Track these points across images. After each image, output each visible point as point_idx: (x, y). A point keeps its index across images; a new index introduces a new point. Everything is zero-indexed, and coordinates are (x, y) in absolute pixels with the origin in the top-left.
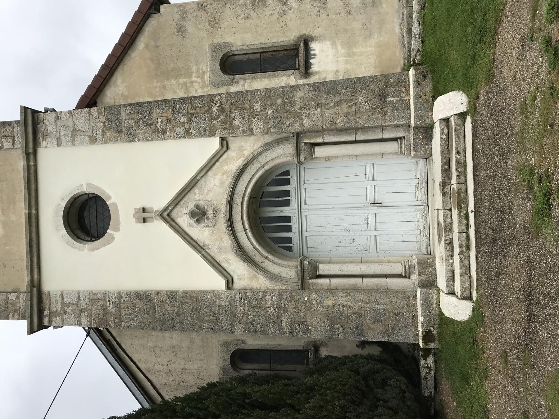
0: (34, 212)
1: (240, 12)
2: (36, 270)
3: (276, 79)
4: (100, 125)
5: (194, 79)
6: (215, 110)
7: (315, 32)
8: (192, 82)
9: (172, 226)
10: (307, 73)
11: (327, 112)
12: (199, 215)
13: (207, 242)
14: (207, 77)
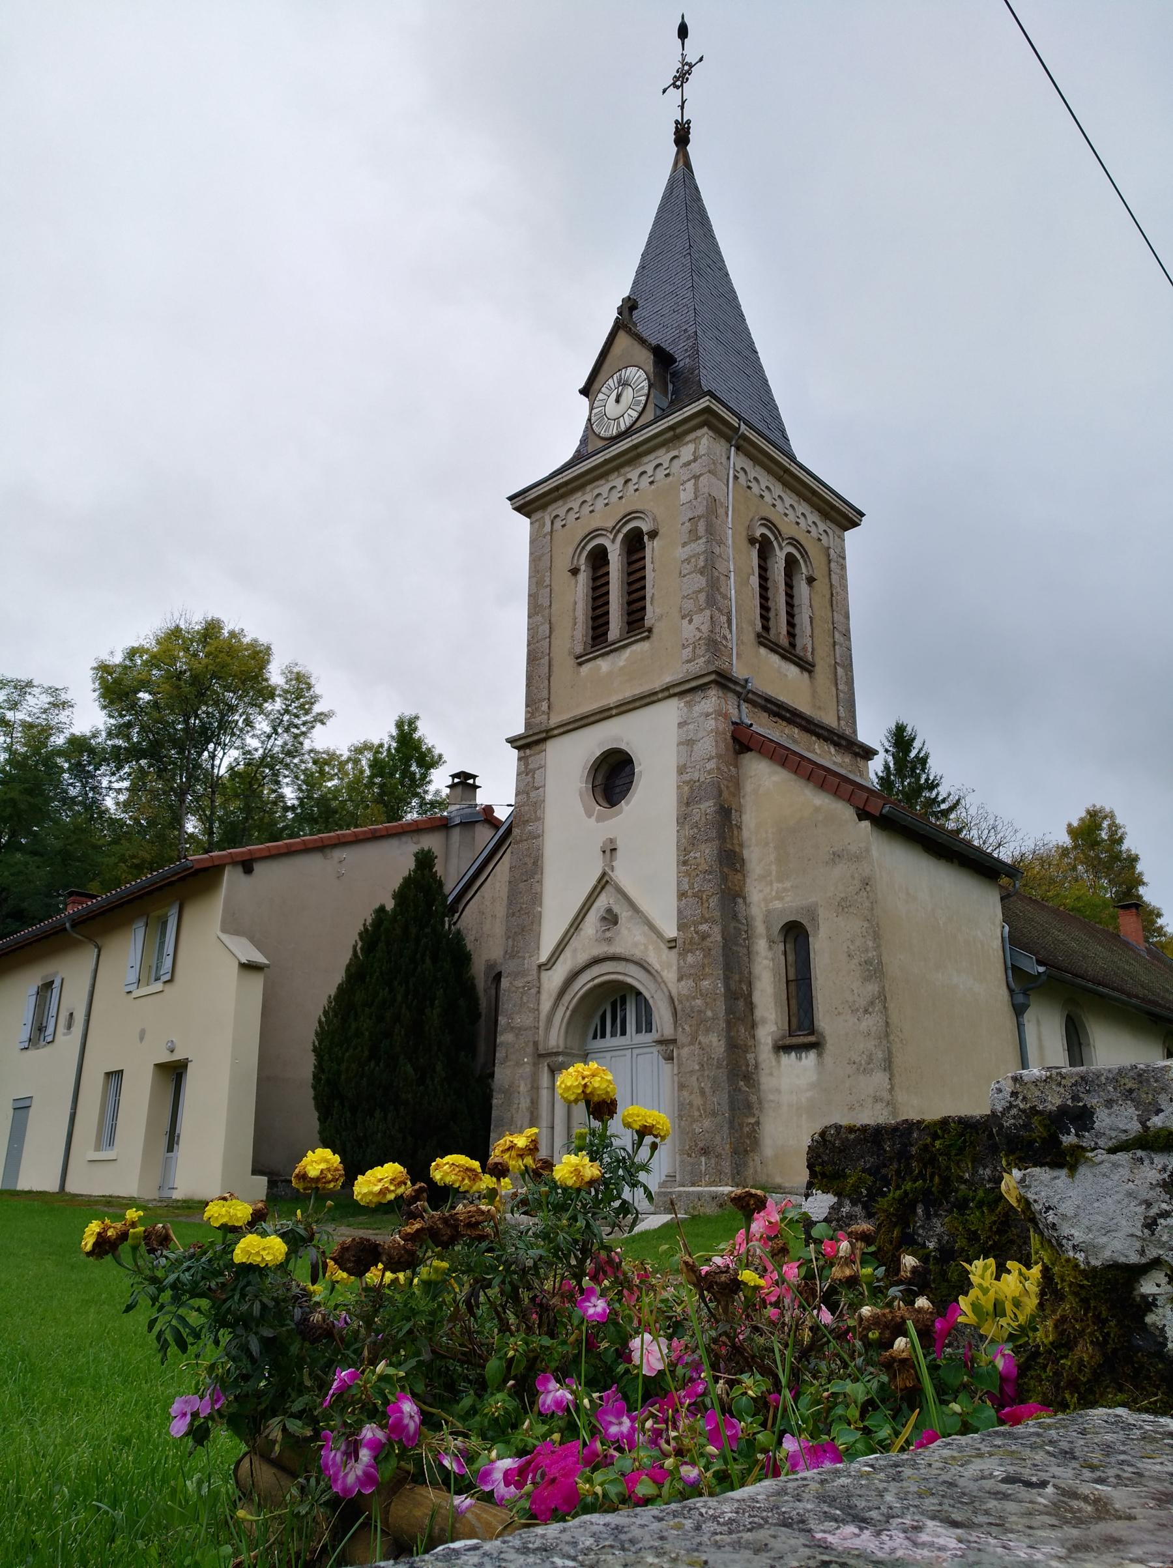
0: (614, 712)
1: (857, 943)
2: (561, 730)
3: (772, 1005)
4: (696, 776)
5: (775, 886)
6: (704, 927)
7: (828, 1058)
8: (771, 884)
9: (595, 888)
10: (782, 1048)
11: (694, 1078)
12: (611, 919)
13: (582, 933)
14: (778, 905)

━━━━━━━━━━━━━━━━━━━━━━━━━━━━━━

→ WRITTEN INSTRUCTION:
Reproduce every row with "zero-indexed" switched to "0-indexed" and nothing else altered, omitting the pictures.

→ FINAL RESULT:
Track these points across images. After each image, output each visible point as point_idx: (x, y). A point keeps its index across images; a new index introduces a new point. Everything is 0-indexed, and coordinates are (x, y) in absolute pixels with the origin in the top-left.
0: (34, 212)
1: (240, 12)
2: (36, 270)
3: (276, 79)
4: (100, 125)
5: (194, 79)
6: (215, 110)
7: (315, 32)
8: (192, 82)
9: (172, 226)
10: (307, 73)
11: (327, 112)
12: (199, 215)
13: (207, 242)
14: (207, 77)
0: (614, 712)
1: (857, 943)
2: (561, 730)
3: (772, 1005)
4: (696, 776)
5: (775, 886)
6: (704, 927)
7: (828, 1058)
8: (771, 884)
9: (595, 888)
10: (782, 1048)
11: (694, 1078)
12: (611, 919)
13: (582, 933)
14: (778, 905)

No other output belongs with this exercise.